--- Given data ---

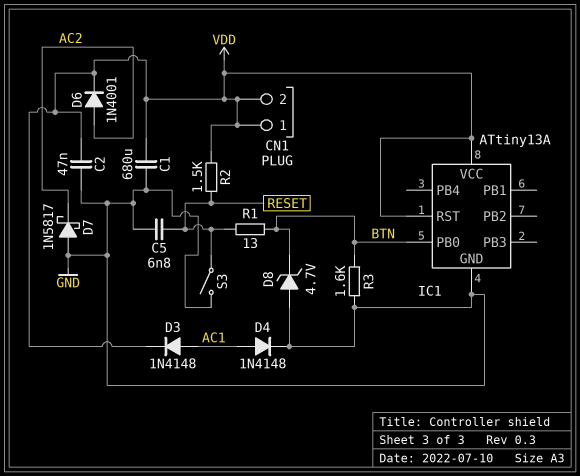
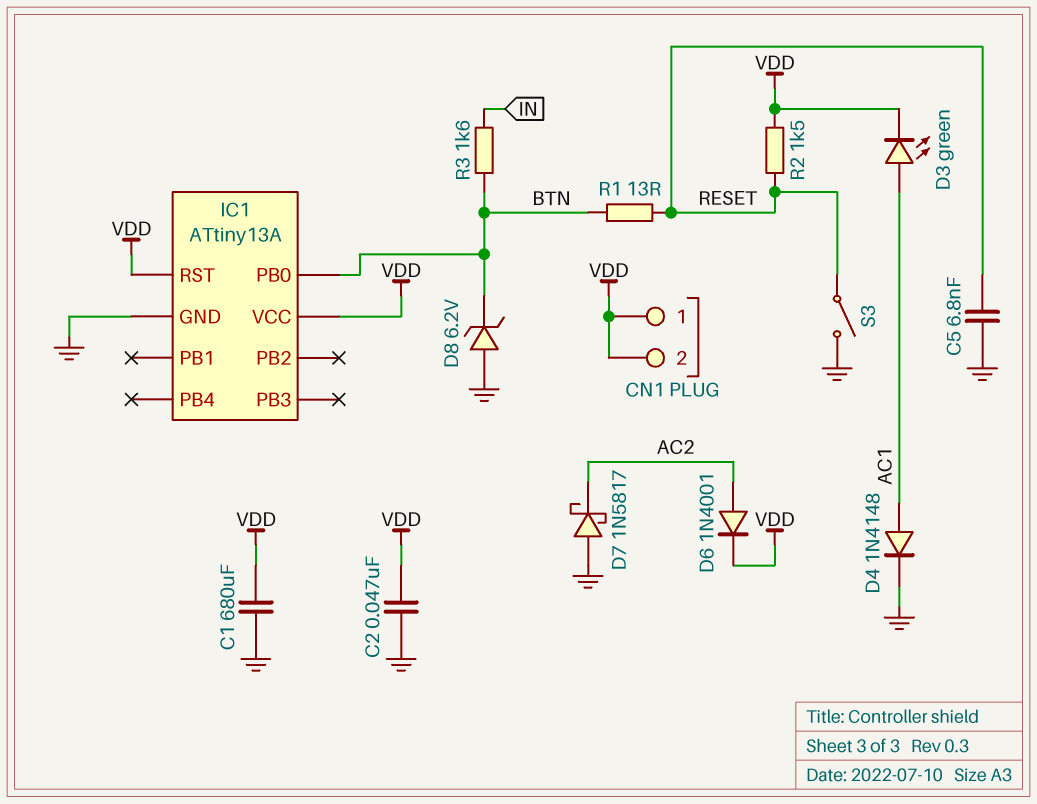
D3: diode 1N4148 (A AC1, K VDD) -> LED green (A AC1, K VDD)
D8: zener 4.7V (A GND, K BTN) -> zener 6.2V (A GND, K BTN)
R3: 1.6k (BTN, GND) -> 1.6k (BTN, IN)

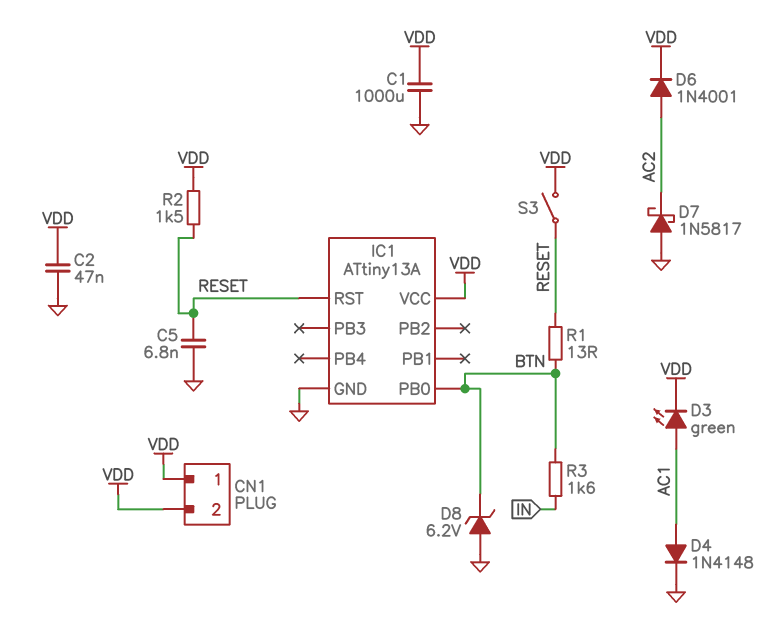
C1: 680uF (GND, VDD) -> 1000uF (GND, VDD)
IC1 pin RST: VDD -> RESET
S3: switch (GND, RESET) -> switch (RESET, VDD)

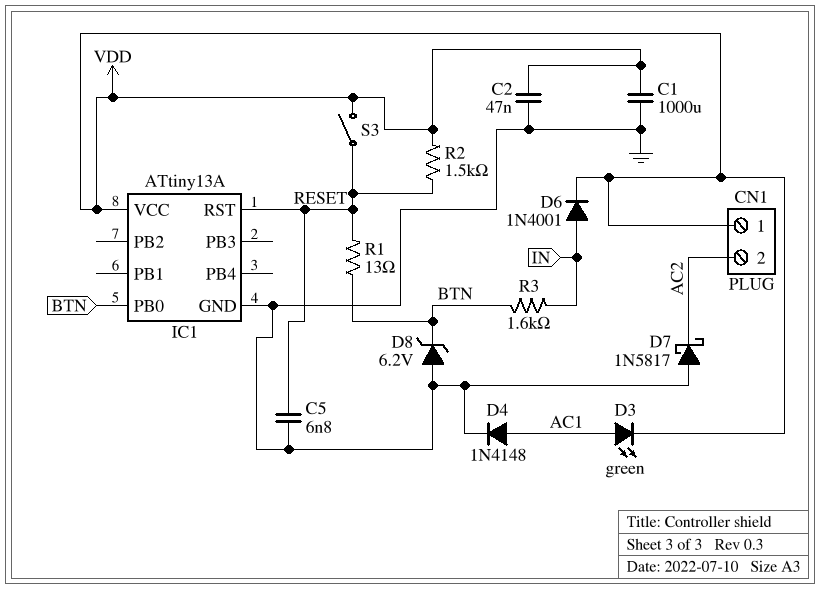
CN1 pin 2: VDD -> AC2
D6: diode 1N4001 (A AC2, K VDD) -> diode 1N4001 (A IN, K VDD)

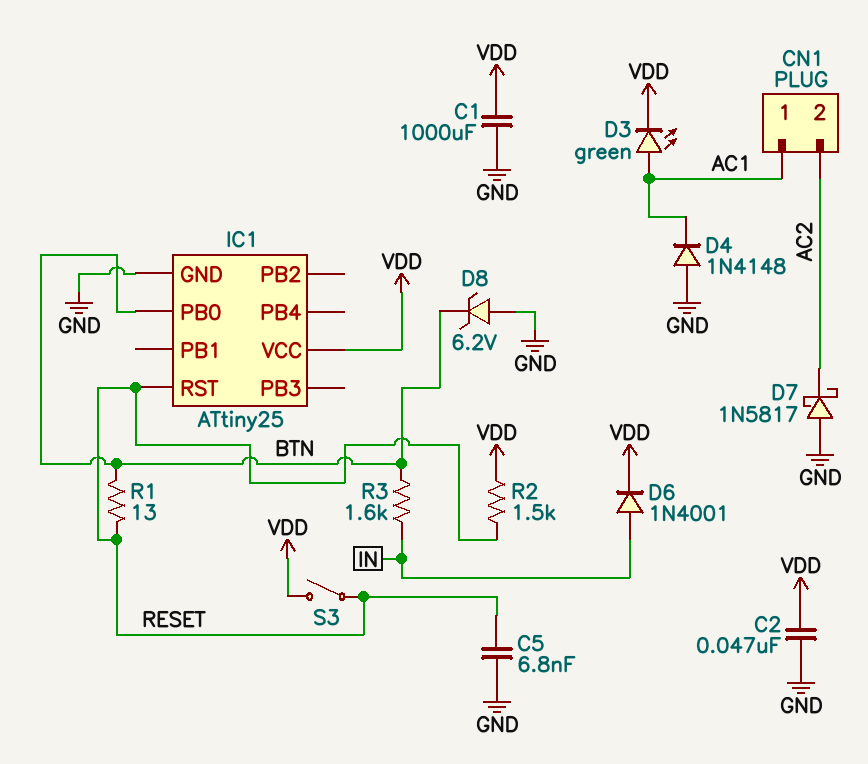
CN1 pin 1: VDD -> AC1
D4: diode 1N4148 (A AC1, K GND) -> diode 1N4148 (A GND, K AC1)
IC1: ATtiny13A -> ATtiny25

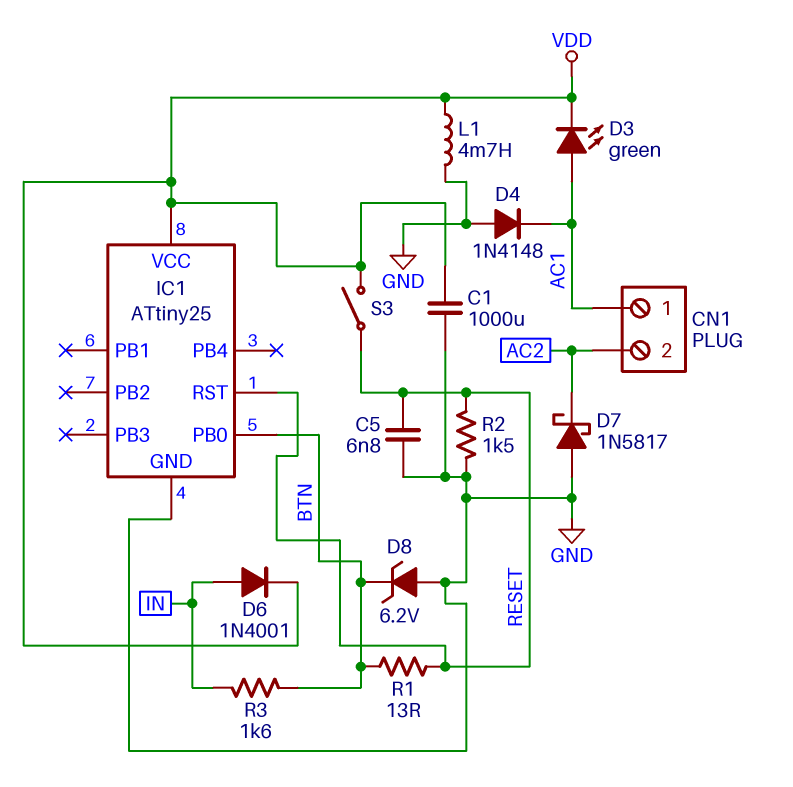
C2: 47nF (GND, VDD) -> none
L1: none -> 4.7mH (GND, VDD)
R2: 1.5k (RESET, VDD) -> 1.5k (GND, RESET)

--- Task objective ---
Give back all of the entries above exactly, with the pictures excluded.

--- Solved problem ---
D3: diode 1N4148 (A AC1, K VDD) -> LED green (A AC1, K VDD)
D8: zener 4.7V (A GND, K BTN) -> zener 6.2V (A GND, K BTN)
R3: 1.6k (BTN, GND) -> 1.6k (BTN, IN)

C1: 680uF (GND, VDD) -> 1000uF (GND, VDD)
IC1 pin RST: VDD -> RESET
S3: switch (GND, RESET) -> switch (RESET, VDD)

CN1 pin 2: VDD -> AC2
D6: diode 1N4001 (A AC2, K VDD) -> diode 1N4001 (A IN, K VDD)

CN1 pin 1: VDD -> AC1
D4: diode 1N4148 (A AC1, K GND) -> diode 1N4148 (A GND, K AC1)
IC1: ATtiny13A -> ATtiny25

C2: 47nF (GND, VDD) -> none
L1: none -> 4.7mH (GND, VDD)
R2: 1.5k (RESET, VDD) -> 1.5k (GND, RESET)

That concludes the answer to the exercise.